_What you are asked to do_
Starting at the line that contains "KEYS1 pin K1: D2 -> A7" and stopping after the line that contains "RTC pin SDA: D13 -> D9", transcribe the listing below exactly; do not include any pictures.

_Records for this task_

• • • • •

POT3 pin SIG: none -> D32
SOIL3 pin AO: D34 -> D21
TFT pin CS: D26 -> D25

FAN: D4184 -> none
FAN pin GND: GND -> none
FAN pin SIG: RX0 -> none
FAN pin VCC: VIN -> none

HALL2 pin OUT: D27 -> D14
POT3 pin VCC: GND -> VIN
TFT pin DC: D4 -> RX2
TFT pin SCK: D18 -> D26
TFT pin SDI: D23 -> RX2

• • • • •

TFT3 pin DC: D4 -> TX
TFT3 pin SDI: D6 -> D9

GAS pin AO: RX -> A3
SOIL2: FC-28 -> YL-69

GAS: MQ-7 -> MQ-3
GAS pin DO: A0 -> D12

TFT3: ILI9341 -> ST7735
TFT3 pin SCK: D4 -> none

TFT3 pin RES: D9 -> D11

• • • • •

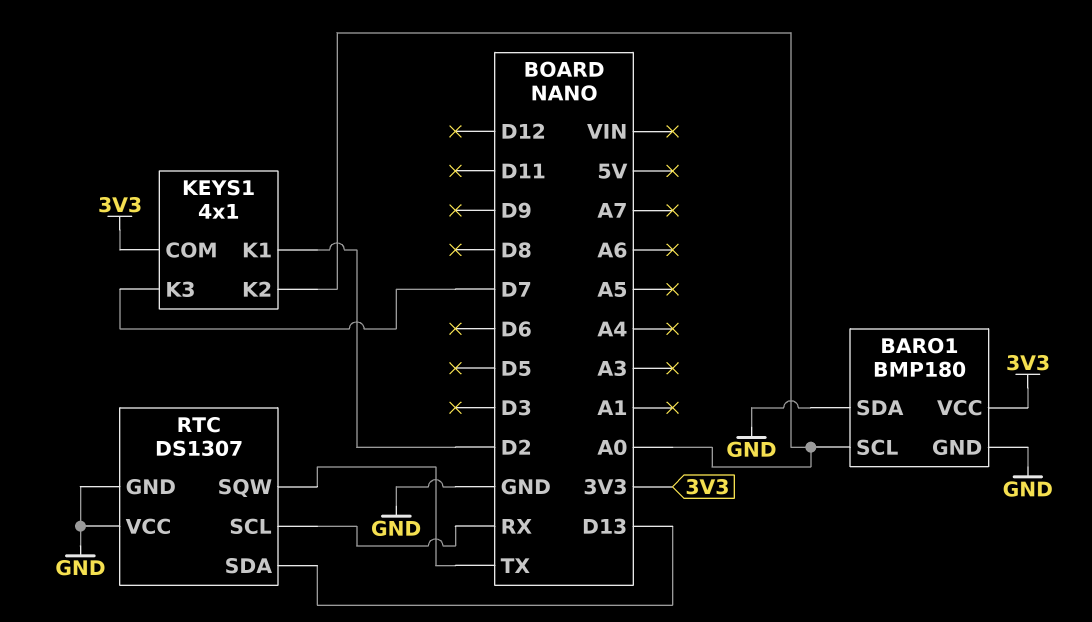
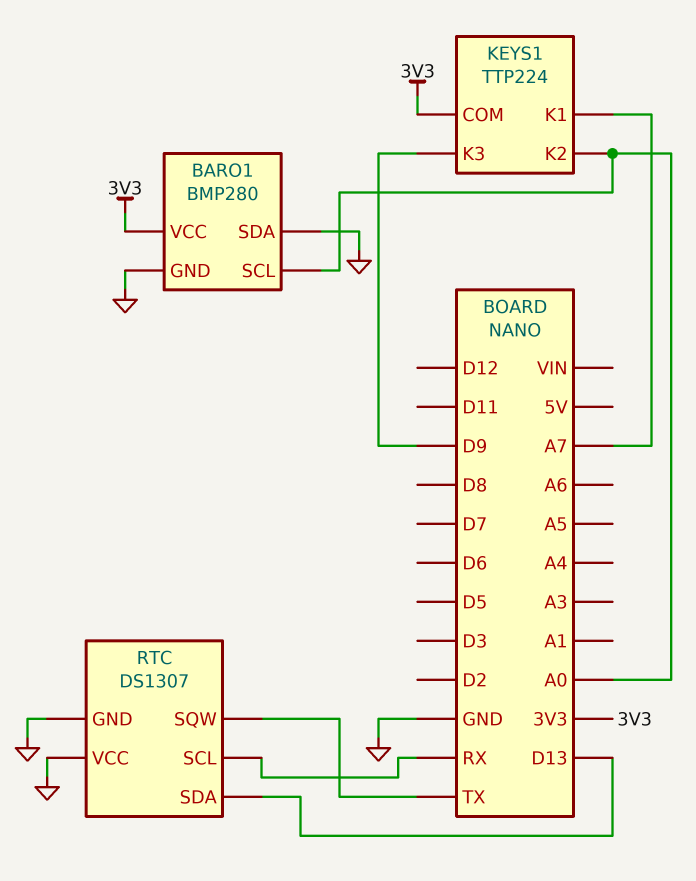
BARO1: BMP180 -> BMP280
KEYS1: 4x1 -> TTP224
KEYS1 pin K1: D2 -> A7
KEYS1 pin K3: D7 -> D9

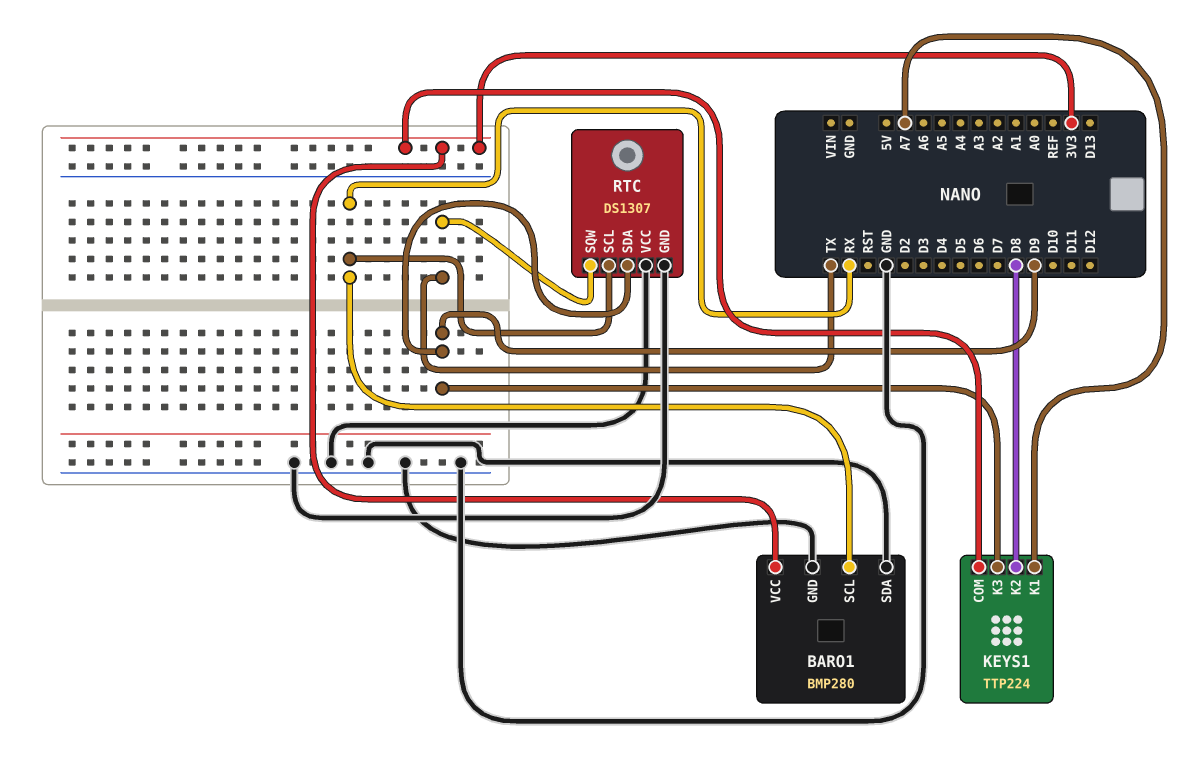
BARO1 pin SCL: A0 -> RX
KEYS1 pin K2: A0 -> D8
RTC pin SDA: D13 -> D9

• • • • •

_Problem solution_
KEYS1 pin K1: D2 -> A7
KEYS1 pin K3: D7 -> D9

BARO1 pin SCL: A0 -> RX
KEYS1 pin K2: A0 -> D8
RTC pin SDA: D13 -> D9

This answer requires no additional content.